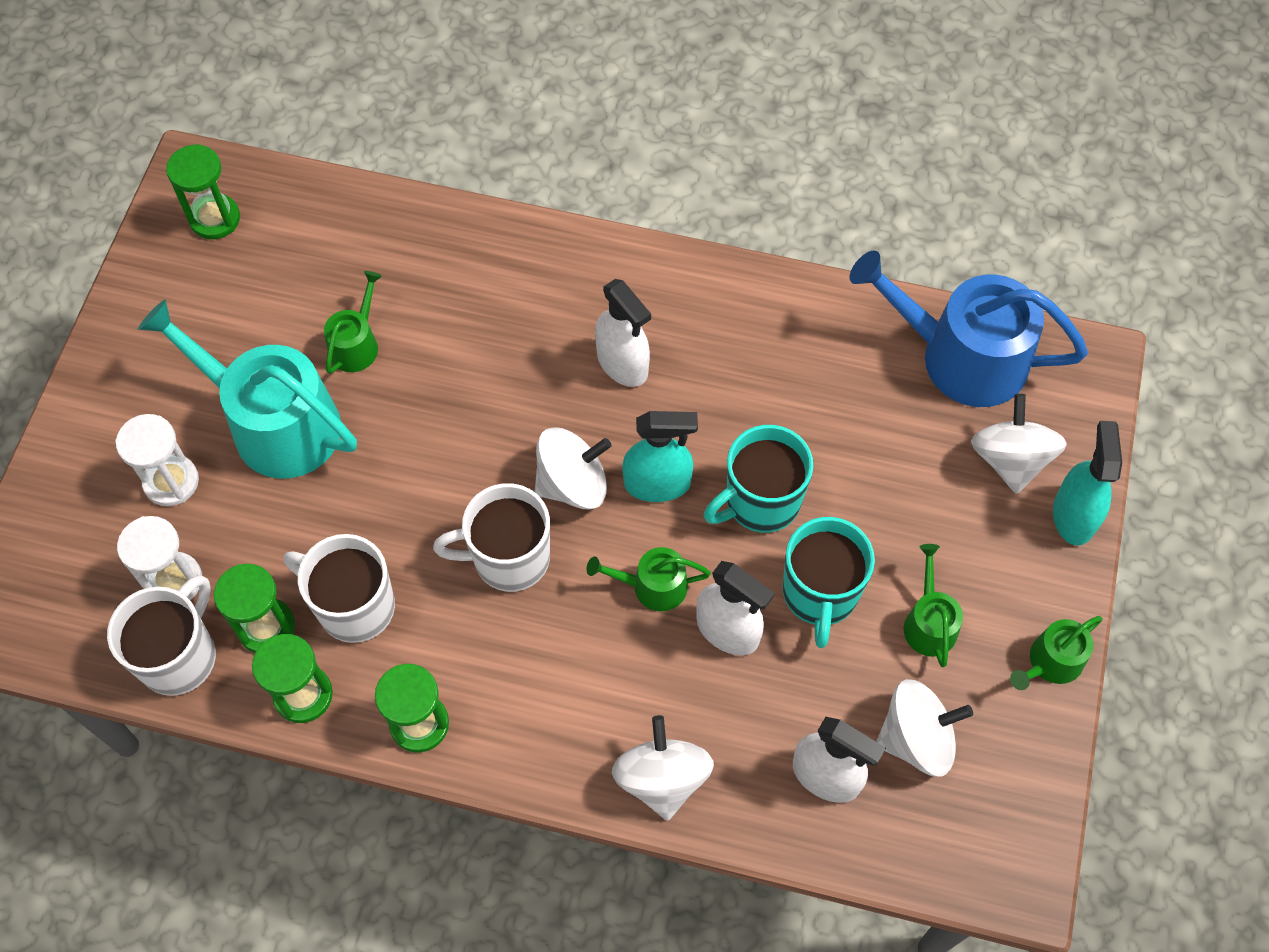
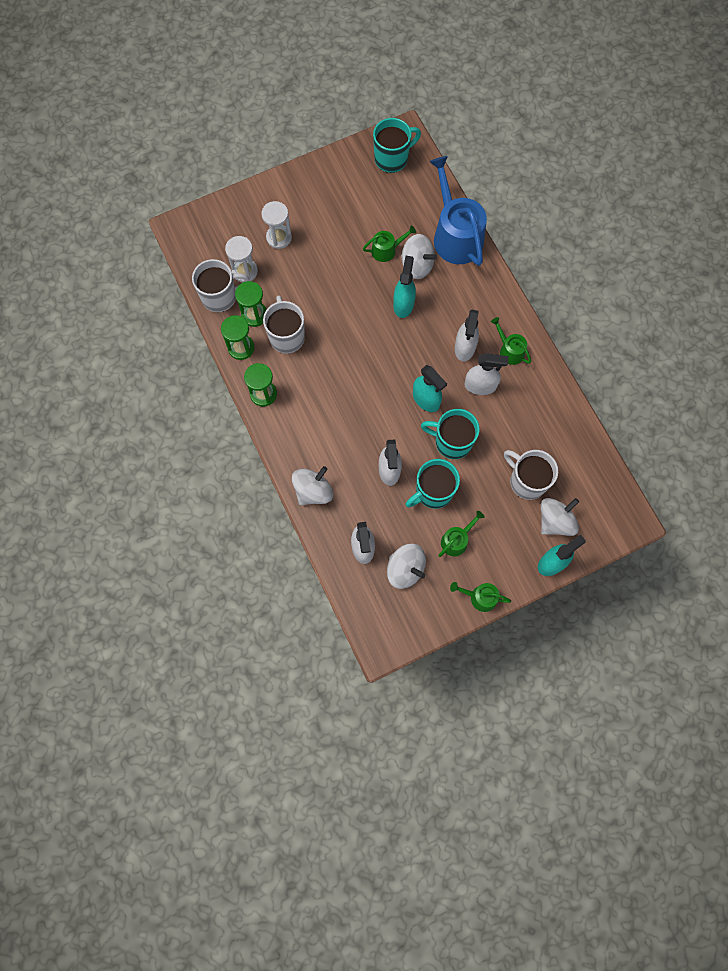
camera: 50 degrees right, 10 degrees up
(215, 219) = (392, 158): green hourglass -> turquoise mug
(274, 423) = (331, 250): turquoise watering can -> none
(469, 391) = (403, 304): none -> turquoise spray bottle
(509, 558) = (350, 372): white mug -> white mug (527, 481)
(573, 484) = (399, 370): white spinning top -> white spinning top (417, 265)
(652, 586) = (383, 430): green watering can -> green watering can (509, 350)
(704, 391) = (480, 385): none -> white spray bottle
(961, 357) = (585, 469): blue watering can -> blue watering can (455, 235)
----------
Task instructions
When a line of the records holds the word "none", copy that line.

Response area
(274, 423) = (331, 250): turquoise watering can -> none
(469, 391) = (403, 304): none -> turquoise spray bottle
(704, 391) = (480, 385): none -> white spray bottle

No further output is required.